* **STUDY MATERIAL**
• • • • • • •

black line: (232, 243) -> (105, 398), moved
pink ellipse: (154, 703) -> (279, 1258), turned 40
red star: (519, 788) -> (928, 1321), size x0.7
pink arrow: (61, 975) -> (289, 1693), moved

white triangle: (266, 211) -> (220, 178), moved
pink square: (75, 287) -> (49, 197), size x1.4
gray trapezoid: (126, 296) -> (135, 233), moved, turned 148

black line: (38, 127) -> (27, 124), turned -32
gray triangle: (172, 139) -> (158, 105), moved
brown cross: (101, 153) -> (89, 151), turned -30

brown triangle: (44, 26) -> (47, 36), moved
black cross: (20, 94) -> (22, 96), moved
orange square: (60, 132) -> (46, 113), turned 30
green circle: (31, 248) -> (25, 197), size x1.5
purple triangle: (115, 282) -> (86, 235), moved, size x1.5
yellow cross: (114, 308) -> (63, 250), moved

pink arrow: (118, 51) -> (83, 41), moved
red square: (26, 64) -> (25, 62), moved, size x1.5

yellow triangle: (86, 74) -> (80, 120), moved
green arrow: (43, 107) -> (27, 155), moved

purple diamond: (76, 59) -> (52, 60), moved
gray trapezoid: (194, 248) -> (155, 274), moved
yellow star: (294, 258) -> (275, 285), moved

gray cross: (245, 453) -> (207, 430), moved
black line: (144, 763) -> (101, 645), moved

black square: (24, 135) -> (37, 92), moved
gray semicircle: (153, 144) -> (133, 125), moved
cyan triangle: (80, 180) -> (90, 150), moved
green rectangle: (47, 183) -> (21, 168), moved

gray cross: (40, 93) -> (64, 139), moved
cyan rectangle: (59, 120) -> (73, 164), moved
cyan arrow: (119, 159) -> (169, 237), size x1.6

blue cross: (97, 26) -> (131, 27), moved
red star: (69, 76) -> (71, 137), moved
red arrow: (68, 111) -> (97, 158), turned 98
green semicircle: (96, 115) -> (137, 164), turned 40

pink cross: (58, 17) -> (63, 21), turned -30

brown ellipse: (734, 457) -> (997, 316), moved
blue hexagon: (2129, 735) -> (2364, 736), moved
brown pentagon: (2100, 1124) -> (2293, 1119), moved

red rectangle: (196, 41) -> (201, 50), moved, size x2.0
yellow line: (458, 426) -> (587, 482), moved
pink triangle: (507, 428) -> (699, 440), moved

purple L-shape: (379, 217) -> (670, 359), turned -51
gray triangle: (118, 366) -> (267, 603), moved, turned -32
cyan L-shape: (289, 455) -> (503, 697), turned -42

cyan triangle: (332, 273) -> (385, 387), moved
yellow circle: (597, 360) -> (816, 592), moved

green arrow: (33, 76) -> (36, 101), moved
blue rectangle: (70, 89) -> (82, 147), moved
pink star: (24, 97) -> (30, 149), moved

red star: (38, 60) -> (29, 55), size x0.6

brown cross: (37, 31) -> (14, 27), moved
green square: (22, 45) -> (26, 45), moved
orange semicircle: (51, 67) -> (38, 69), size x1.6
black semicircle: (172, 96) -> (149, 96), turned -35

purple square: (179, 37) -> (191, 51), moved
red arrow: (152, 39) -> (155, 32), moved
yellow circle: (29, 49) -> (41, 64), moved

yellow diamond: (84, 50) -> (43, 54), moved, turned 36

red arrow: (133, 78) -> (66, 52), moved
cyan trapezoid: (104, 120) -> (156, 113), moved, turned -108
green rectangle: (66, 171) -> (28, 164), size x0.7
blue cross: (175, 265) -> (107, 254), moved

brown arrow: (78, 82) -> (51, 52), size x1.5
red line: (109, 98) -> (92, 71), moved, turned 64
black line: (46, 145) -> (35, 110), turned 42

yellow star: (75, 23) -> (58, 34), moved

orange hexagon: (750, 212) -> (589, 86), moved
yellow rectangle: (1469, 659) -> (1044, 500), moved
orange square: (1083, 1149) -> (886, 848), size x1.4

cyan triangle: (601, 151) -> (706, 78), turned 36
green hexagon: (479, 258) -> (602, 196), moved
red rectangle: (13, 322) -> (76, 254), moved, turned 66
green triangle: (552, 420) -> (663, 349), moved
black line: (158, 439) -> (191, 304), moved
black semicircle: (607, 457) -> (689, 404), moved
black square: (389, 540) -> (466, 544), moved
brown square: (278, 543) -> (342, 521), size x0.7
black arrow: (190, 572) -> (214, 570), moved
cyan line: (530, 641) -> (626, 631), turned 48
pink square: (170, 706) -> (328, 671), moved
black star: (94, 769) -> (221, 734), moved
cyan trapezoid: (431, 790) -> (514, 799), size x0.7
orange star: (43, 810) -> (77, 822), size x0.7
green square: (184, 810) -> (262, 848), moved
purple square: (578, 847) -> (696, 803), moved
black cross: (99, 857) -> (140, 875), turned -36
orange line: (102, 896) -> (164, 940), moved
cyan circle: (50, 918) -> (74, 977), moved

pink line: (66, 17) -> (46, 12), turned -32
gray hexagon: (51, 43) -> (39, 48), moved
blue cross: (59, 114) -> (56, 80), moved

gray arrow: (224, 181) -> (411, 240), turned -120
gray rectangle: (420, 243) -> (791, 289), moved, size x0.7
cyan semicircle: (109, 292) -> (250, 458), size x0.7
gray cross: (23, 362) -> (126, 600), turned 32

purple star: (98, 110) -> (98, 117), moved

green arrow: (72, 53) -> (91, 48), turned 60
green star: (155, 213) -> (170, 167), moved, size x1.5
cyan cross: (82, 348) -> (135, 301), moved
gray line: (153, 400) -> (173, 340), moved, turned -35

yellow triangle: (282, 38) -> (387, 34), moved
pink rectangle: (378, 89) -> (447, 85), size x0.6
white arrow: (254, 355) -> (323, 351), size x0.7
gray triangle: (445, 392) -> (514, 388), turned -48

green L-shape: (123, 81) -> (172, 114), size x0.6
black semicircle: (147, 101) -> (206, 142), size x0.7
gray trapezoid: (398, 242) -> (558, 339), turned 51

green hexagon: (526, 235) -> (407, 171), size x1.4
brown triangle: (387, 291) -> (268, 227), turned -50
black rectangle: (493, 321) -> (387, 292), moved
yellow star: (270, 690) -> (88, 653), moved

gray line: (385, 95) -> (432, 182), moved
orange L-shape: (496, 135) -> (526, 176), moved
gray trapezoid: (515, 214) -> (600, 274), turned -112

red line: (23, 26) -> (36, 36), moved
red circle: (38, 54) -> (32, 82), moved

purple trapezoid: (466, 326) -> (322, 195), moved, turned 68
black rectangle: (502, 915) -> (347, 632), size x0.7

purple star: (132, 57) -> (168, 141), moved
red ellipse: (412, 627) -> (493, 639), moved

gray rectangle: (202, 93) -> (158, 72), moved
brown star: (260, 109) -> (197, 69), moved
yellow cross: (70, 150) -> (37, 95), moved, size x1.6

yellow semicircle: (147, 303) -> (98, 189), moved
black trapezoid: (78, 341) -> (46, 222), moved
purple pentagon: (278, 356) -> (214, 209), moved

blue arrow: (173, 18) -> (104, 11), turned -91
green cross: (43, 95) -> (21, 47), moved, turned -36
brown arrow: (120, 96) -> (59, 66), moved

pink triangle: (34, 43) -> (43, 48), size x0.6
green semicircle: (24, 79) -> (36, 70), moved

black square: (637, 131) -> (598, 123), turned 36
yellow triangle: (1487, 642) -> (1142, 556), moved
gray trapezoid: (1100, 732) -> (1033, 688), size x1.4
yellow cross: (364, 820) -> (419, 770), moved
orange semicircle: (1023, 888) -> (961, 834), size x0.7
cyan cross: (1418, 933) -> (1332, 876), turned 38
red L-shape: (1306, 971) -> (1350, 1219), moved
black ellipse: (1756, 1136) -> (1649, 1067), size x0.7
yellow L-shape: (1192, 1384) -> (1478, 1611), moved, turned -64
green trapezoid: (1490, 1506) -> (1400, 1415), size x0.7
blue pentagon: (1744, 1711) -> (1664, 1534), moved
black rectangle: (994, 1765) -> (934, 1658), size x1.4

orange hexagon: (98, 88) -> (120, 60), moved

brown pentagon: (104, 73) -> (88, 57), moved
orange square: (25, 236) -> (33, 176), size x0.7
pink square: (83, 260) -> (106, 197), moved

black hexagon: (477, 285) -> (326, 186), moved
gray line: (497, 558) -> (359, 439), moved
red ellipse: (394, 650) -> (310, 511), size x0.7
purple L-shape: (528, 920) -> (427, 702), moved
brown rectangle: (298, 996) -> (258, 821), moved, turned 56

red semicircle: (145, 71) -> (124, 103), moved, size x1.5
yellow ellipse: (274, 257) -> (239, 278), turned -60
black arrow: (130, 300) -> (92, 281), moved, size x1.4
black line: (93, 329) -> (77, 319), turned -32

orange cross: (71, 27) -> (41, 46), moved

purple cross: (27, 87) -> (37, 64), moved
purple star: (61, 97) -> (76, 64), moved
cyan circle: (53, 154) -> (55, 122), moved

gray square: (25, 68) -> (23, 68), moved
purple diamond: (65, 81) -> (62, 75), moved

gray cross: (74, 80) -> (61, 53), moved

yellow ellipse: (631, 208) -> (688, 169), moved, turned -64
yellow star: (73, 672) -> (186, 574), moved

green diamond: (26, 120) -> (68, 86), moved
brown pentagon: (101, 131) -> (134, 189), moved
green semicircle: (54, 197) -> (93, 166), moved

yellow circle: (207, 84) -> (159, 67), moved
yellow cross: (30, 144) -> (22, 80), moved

• • • • • • •

* **TASK INSTRUCTIONS**
Your answer should consist only of the lines above between the line holding "orange semicircle: (1023, 888)" and the line holding "brown pentagon: (101, 131)", inclusive, each transcribed exactly.

* **ANSWER TO THE EXERCISE**
orange semicircle: (1023, 888) -> (961, 834), size x0.7
cyan cross: (1418, 933) -> (1332, 876), turned 38
red L-shape: (1306, 971) -> (1350, 1219), moved
black ellipse: (1756, 1136) -> (1649, 1067), size x0.7
yellow L-shape: (1192, 1384) -> (1478, 1611), moved, turned -64
green trapezoid: (1490, 1506) -> (1400, 1415), size x0.7
blue pentagon: (1744, 1711) -> (1664, 1534), moved
black rectangle: (994, 1765) -> (934, 1658), size x1.4

orange hexagon: (98, 88) -> (120, 60), moved

brown pentagon: (104, 73) -> (88, 57), moved
orange square: (25, 236) -> (33, 176), size x0.7
pink square: (83, 260) -> (106, 197), moved

black hexagon: (477, 285) -> (326, 186), moved
gray line: (497, 558) -> (359, 439), moved
red ellipse: (394, 650) -> (310, 511), size x0.7
purple L-shape: (528, 920) -> (427, 702), moved
brown rectangle: (298, 996) -> (258, 821), moved, turned 56

red semicircle: (145, 71) -> (124, 103), moved, size x1.5
yellow ellipse: (274, 257) -> (239, 278), turned -60
black arrow: (130, 300) -> (92, 281), moved, size x1.4
black line: (93, 329) -> (77, 319), turned -32

orange cross: (71, 27) -> (41, 46), moved

purple cross: (27, 87) -> (37, 64), moved
purple star: (61, 97) -> (76, 64), moved
cyan circle: (53, 154) -> (55, 122), moved

gray square: (25, 68) -> (23, 68), moved
purple diamond: (65, 81) -> (62, 75), moved

gray cross: (74, 80) -> (61, 53), moved

yellow ellipse: (631, 208) -> (688, 169), moved, turned -64
yellow star: (73, 672) -> (186, 574), moved

green diamond: (26, 120) -> (68, 86), moved
brown pentagon: (101, 131) -> (134, 189), moved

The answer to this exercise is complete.